- PROMPT
The expected output is the full set of entries, printed exactly, without pictures.

- THE RECORDS
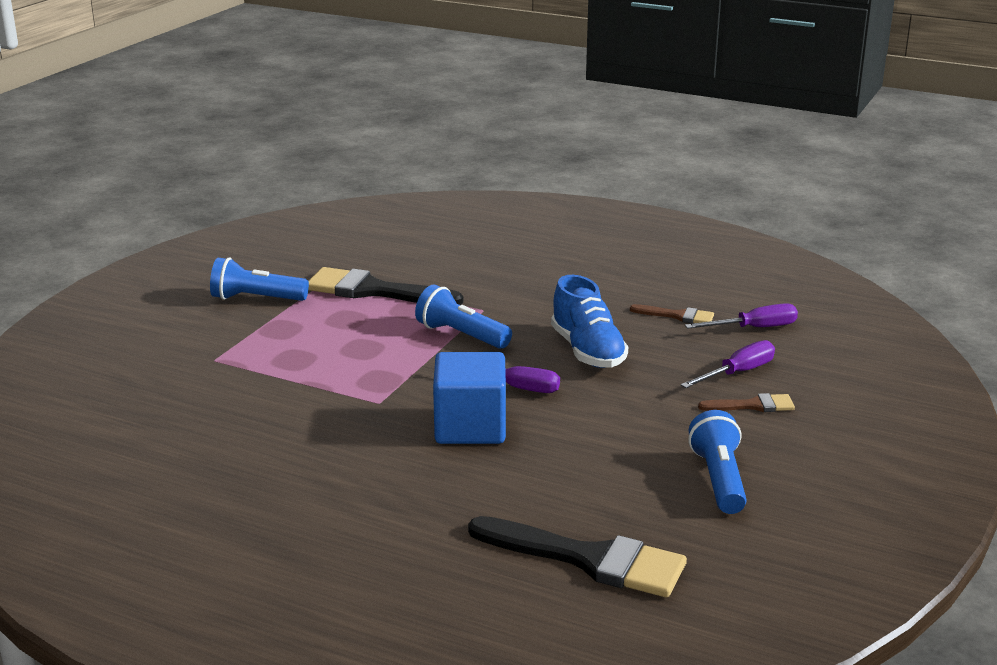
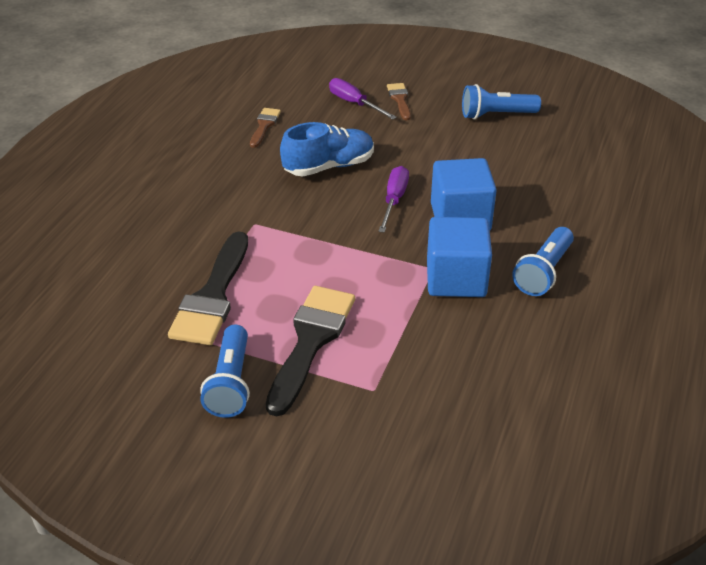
camera: 95 degrees left, 15 degrees up
blue flashlight [415,284,512,349] -> blue flashlight moved to [512,227,574,296]
black brush [468,516,687,597] -> black brush moved to [266,286,355,416]
purple screwdriver [685,303,798,329] -> none
none -> blue cube [427,217,492,297]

- ANSWER TO THIS TASK
camera: 95 degrees left, 15 degrees up
blue flashlight [415,284,512,349] -> blue flashlight moved to [512,227,574,296]
black brush [468,516,687,597] -> black brush moved to [266,286,355,416]
purple screwdriver [685,303,798,329] -> none
none -> blue cube [427,217,492,297]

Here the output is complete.